(Data extracted from a collection)
════════
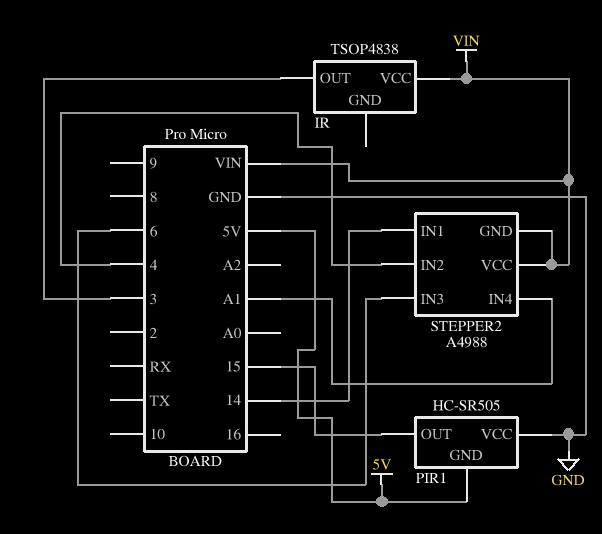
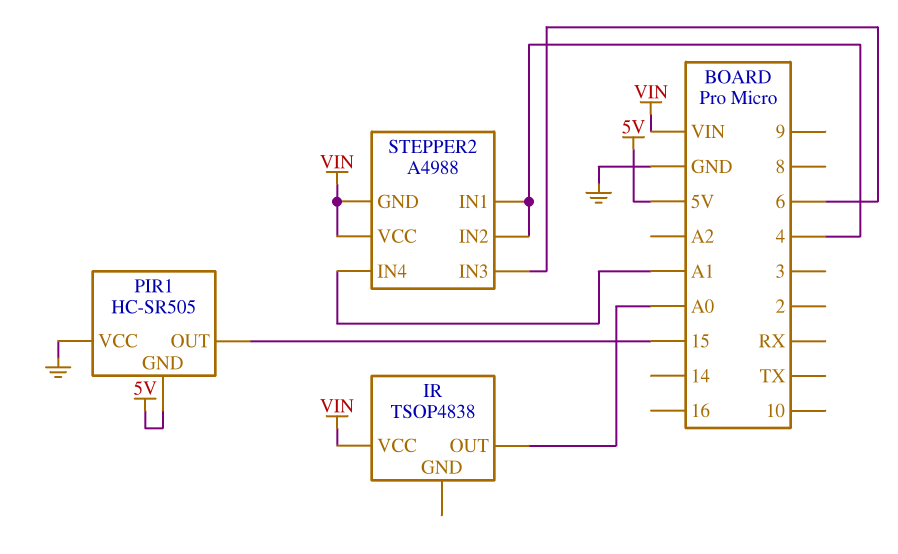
IR pin OUT: 3 -> A0
STEPPER2 pin IN1: 14 -> 4

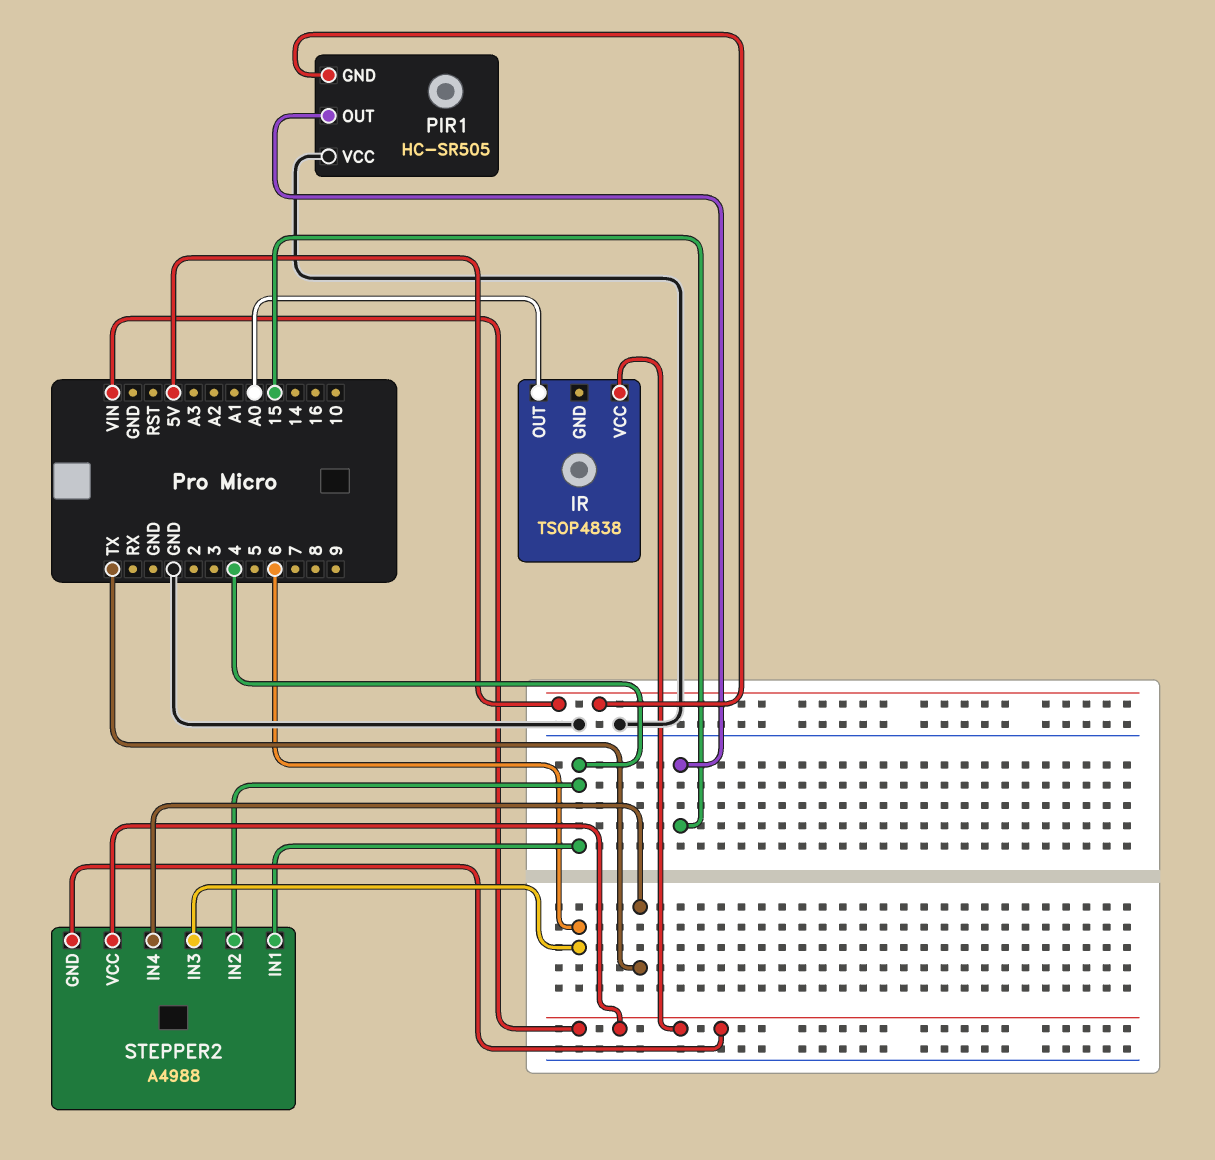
STEPPER2 pin IN4: A1 -> TX

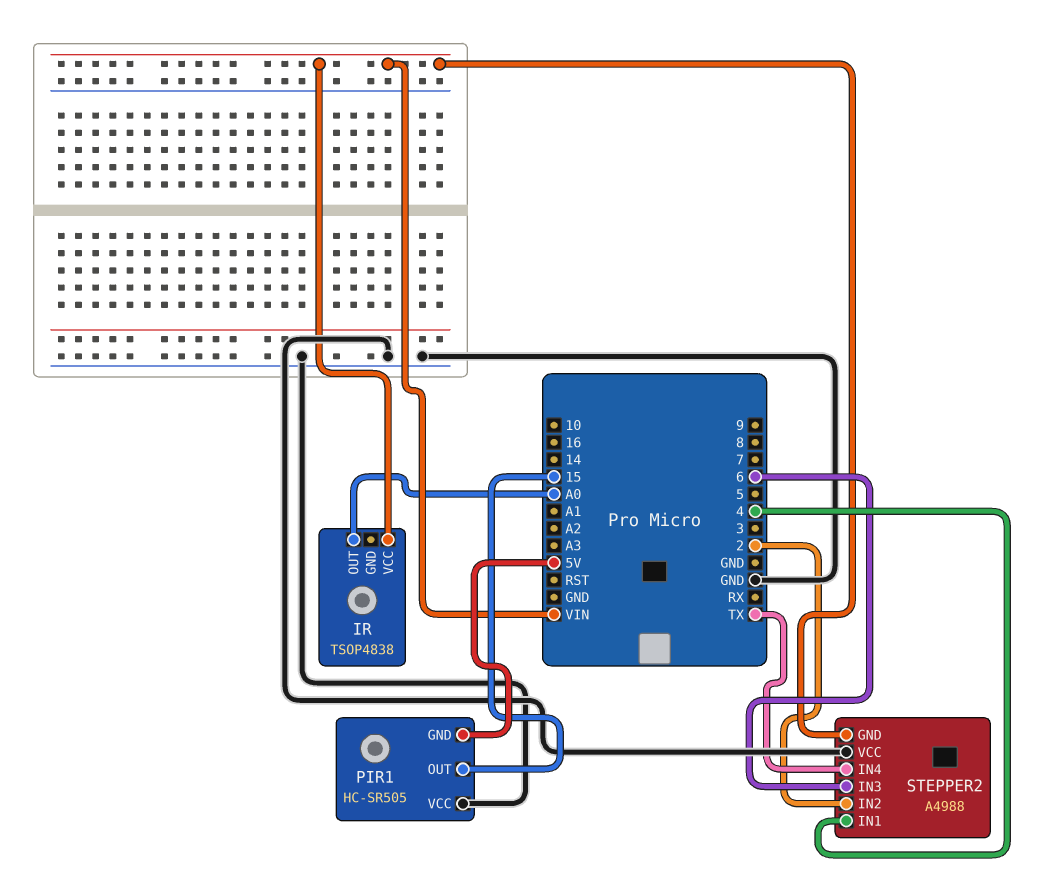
STEPPER2 pin IN2: 4 -> 2
STEPPER2 pin VCC: VIN -> GND

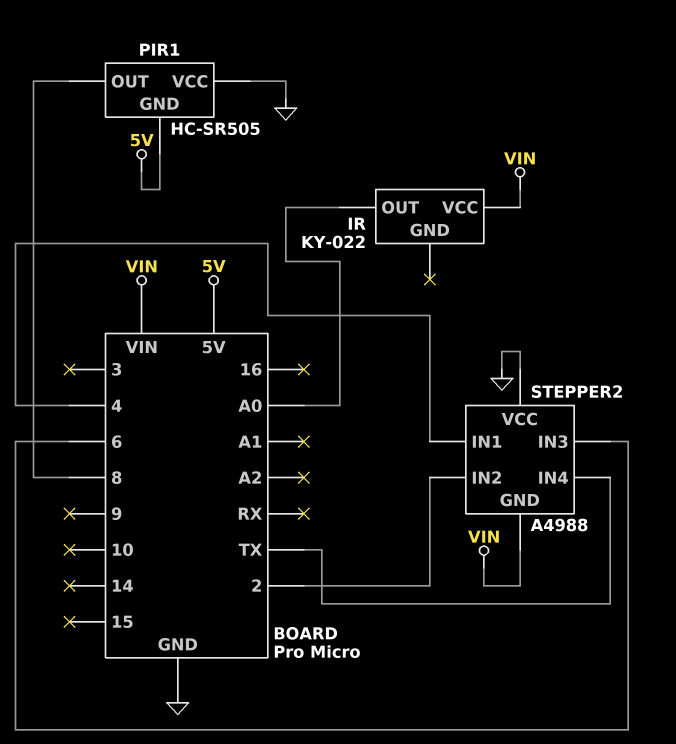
IR: TSOP4838 -> KY-022
PIR1 pin OUT: 15 -> 8

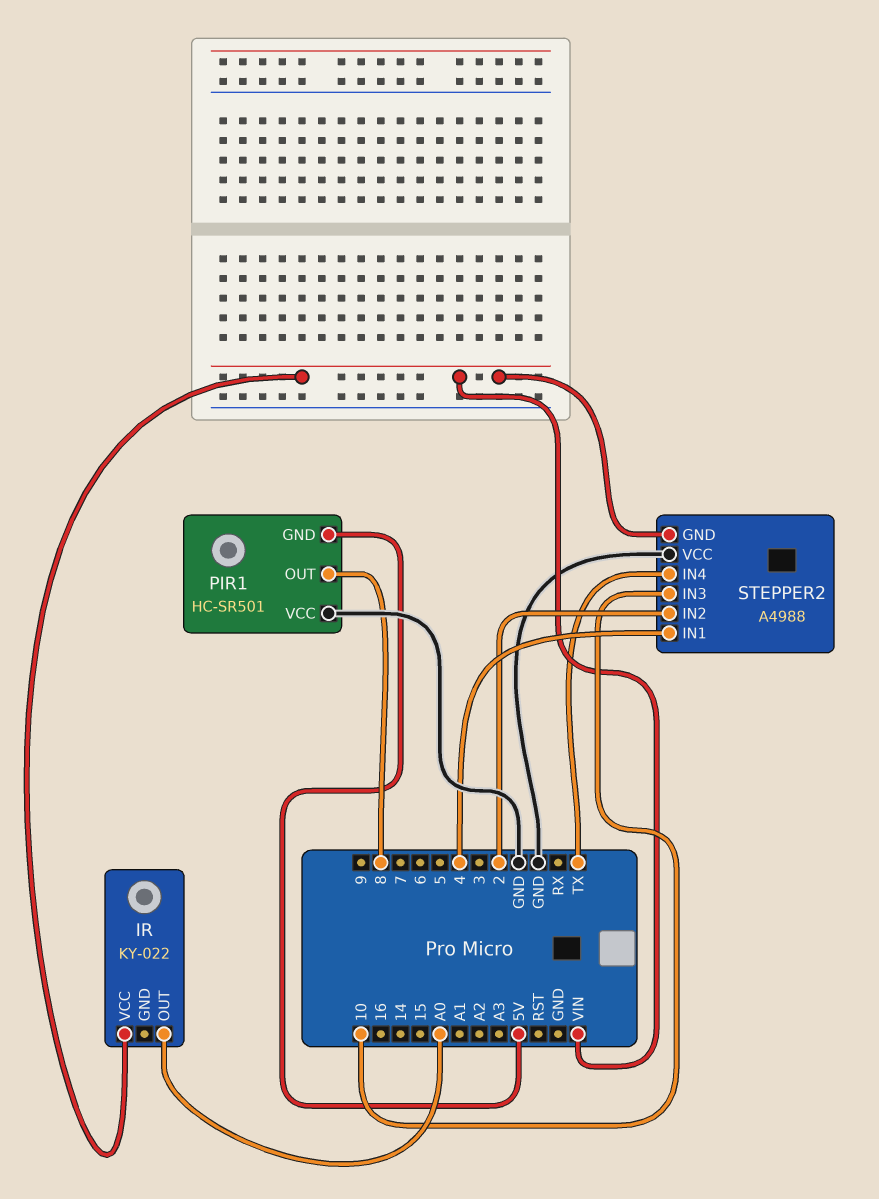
PIR1: HC-SR505 -> HC-SR501
STEPPER2 pin IN3: 6 -> 10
════════
Exactly the lines from the line containing "STEPPER2 pin IN1: 14 -> 4" to the end of the records need to be copied, both ends included, with pictures left out.

STEPPER2 pin IN1: 14 -> 4

STEPPER2 pin IN4: A1 -> TX

STEPPER2 pin IN2: 4 -> 2
STEPPER2 pin VCC: VIN -> GND

IR: TSOP4838 -> KY-022
PIR1 pin OUT: 15 -> 8

PIR1: HC-SR505 -> HC-SR501
STEPPER2 pin IN3: 6 -> 10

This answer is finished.